• WORK TO BE COMPLETED
Taking the line containing "(723, 344) = (428, 211): pink" as the first and the last line of the entries as the end, reproduce every line between them exactly, including both.

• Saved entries
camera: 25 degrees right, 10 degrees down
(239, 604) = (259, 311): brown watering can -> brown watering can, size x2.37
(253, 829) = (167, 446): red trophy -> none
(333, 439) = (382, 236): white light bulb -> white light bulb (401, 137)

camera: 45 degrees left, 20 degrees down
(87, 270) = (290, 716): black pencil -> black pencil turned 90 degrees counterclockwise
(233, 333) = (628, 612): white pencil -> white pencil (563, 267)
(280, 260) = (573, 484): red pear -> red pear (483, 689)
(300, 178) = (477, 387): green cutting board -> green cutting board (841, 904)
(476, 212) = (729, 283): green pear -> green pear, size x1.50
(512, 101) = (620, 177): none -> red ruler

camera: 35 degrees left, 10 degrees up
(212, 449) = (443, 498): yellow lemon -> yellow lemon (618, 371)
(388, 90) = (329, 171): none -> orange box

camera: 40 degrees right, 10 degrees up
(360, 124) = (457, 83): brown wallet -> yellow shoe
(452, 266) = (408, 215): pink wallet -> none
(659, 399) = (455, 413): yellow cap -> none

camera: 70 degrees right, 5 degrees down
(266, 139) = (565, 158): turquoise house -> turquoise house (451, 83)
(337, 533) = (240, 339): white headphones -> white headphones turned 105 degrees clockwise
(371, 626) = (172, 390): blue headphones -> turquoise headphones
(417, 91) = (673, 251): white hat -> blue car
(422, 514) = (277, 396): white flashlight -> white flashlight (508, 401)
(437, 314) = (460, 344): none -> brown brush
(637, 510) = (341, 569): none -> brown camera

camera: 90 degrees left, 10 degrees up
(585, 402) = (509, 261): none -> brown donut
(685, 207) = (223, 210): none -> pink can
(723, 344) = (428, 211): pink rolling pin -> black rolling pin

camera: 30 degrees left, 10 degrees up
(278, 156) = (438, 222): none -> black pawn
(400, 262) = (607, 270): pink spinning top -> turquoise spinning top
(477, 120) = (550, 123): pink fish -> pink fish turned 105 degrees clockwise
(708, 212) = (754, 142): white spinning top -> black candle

• RESPONSE TO THE EXERCISE
(723, 344) = (428, 211): pink rolling pin -> black rolling pin

camera: 30 degrees left, 10 degrees up
(278, 156) = (438, 222): none -> black pawn
(400, 262) = (607, 270): pink spinning top -> turquoise spinning top
(477, 120) = (550, 123): pink fish -> pink fish turned 105 degrees clockwise
(708, 212) = (754, 142): white spinning top -> black candle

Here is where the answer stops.